> _Task description_
In the data, find each line where the word "pencil" appears and list that line.

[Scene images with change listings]
Start of Block

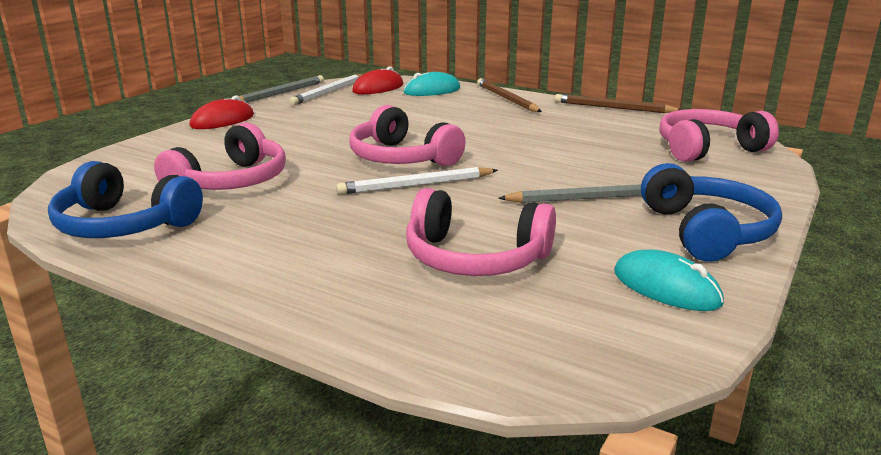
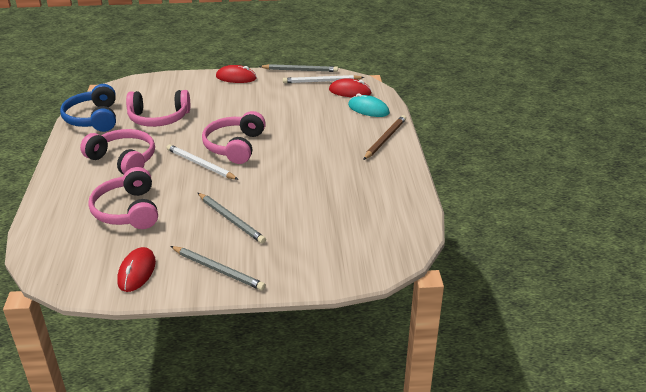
camera: 55 degrees right, 10 degrees up
(613, 108) = (417, 183): brown pencil -> none
(666, 287) = (137, 272): turquoise mouse -> red mouse
(707, 149) = (367, 241): pink headphones -> pink headphones (123, 160)
(707, 231) = (218, 270): blue headphones -> grey pencil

End of Block

> _Answer for this exercise_
(613, 108) = (417, 183): brown pencil -> none
(707, 231) = (218, 270): blue headphones -> grey pencil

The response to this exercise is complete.